#### What is expected
From the listing below, output only the lines starting at the line that has "lime brick G2:G7" and ending at the line that has "brown brick K8 level 2 -> none", exactly as they appear, ends included.

****

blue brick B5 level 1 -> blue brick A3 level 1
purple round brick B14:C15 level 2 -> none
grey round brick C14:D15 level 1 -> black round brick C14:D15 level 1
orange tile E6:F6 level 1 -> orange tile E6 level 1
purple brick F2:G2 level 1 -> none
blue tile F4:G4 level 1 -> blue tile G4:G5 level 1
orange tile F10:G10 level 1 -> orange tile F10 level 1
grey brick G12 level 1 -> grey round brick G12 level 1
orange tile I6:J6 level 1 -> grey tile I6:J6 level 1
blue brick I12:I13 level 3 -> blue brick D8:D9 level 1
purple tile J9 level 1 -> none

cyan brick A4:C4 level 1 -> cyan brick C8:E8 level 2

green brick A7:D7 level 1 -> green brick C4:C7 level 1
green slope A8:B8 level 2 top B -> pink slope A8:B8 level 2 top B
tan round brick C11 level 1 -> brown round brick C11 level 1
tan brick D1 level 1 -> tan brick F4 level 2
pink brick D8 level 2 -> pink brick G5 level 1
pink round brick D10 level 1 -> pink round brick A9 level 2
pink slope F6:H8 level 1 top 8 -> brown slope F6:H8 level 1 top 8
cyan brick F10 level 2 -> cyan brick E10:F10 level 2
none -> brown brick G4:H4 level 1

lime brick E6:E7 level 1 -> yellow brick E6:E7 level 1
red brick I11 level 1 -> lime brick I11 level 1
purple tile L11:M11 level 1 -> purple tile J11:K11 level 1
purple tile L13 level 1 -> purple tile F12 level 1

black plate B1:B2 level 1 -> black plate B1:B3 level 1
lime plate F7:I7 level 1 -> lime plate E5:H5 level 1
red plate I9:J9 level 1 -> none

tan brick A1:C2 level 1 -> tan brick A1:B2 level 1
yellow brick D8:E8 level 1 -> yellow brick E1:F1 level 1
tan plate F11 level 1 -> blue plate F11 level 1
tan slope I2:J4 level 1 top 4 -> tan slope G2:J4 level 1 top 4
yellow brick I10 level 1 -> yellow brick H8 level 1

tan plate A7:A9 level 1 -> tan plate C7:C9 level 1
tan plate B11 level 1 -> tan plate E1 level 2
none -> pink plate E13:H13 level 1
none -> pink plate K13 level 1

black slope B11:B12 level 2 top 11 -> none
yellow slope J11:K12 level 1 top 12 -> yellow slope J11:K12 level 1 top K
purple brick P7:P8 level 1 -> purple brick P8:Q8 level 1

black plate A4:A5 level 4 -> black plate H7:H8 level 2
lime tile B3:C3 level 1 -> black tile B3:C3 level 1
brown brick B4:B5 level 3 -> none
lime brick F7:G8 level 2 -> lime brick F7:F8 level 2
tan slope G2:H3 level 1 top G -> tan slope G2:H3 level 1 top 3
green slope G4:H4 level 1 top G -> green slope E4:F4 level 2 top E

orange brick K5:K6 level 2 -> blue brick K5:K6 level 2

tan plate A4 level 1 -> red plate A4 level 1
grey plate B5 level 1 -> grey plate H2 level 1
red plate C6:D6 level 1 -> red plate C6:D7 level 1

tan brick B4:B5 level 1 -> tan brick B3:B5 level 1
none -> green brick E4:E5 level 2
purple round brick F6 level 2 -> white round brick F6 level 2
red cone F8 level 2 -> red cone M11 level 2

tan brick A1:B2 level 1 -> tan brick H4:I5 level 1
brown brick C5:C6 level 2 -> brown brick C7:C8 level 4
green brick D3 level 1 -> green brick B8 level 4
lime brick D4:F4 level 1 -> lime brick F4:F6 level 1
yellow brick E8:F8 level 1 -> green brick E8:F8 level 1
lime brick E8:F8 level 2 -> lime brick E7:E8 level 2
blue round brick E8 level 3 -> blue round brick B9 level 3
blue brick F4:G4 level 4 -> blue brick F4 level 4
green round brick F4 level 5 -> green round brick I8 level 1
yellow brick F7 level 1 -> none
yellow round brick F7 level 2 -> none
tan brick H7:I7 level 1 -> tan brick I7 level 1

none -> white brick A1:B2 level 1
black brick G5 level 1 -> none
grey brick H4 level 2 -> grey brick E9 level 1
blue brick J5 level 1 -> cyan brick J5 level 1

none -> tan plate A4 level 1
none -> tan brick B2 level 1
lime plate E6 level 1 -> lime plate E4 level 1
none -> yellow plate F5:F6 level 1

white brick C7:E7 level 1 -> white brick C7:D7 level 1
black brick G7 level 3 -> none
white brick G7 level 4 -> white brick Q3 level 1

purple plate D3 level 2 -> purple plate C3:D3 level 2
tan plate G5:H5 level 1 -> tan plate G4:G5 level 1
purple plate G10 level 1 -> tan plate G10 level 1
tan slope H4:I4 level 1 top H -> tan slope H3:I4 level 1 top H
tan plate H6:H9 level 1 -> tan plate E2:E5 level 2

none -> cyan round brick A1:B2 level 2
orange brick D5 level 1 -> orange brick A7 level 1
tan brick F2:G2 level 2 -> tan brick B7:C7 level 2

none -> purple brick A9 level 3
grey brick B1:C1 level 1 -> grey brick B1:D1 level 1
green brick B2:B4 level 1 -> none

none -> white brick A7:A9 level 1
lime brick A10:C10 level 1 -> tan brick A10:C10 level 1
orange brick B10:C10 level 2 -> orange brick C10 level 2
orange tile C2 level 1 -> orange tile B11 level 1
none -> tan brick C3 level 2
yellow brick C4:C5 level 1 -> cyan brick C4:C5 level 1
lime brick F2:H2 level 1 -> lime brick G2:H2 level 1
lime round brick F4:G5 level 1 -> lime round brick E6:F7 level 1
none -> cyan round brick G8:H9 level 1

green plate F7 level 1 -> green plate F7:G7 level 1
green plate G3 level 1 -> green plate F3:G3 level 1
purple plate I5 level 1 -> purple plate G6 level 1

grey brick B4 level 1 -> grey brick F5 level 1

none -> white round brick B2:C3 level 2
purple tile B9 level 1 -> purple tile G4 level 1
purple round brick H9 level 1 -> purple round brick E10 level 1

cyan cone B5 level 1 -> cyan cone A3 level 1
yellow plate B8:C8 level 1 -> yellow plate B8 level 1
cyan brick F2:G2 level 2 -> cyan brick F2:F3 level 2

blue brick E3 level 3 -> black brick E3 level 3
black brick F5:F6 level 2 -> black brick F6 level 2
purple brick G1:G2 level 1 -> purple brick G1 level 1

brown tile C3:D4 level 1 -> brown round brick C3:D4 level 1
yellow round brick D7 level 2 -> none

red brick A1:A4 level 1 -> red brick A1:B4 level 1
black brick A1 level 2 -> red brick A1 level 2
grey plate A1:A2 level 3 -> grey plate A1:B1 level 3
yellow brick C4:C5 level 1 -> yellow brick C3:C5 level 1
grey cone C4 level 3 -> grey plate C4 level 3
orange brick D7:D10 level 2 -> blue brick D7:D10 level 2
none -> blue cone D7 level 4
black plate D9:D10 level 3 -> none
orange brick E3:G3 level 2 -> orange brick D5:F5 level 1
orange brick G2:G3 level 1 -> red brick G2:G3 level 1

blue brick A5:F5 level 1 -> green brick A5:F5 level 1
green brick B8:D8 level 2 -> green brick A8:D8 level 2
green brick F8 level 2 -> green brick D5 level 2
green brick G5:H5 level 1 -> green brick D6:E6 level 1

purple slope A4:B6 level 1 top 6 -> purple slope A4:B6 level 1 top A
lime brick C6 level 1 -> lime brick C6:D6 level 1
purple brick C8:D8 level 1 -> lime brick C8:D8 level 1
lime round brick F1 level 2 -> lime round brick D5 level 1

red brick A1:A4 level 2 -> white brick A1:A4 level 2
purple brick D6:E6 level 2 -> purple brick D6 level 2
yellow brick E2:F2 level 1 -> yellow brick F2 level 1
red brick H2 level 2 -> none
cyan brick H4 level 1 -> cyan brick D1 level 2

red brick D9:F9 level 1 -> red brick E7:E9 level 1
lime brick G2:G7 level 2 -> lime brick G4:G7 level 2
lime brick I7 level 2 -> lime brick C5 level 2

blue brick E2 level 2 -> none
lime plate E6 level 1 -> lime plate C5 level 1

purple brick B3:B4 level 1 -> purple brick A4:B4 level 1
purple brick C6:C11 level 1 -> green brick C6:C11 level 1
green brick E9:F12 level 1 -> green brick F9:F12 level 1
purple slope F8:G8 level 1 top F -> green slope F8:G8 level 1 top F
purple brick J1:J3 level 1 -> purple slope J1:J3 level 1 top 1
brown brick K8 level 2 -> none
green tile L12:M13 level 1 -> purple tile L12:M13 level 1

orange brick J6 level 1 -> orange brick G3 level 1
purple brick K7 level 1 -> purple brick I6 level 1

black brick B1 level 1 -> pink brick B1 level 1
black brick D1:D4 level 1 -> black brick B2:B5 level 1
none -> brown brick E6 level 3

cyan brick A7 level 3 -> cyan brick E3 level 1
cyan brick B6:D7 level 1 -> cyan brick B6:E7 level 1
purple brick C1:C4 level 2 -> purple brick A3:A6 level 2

****

#### Solution to this exercise
lime brick G2:G7 level 2 -> lime brick G4:G7 level 2
lime brick I7 level 2 -> lime brick C5 level 2

blue brick E2 level 2 -> none
lime plate E6 level 1 -> lime plate C5 level 1

purple brick B3:B4 level 1 -> purple brick A4:B4 level 1
purple brick C6:C11 level 1 -> green brick C6:C11 level 1
green brick E9:F12 level 1 -> green brick F9:F12 level 1
purple slope F8:G8 level 1 top F -> green slope F8:G8 level 1 top F
purple brick J1:J3 level 1 -> purple slope J1:J3 level 1 top 1
brown brick K8 level 2 -> none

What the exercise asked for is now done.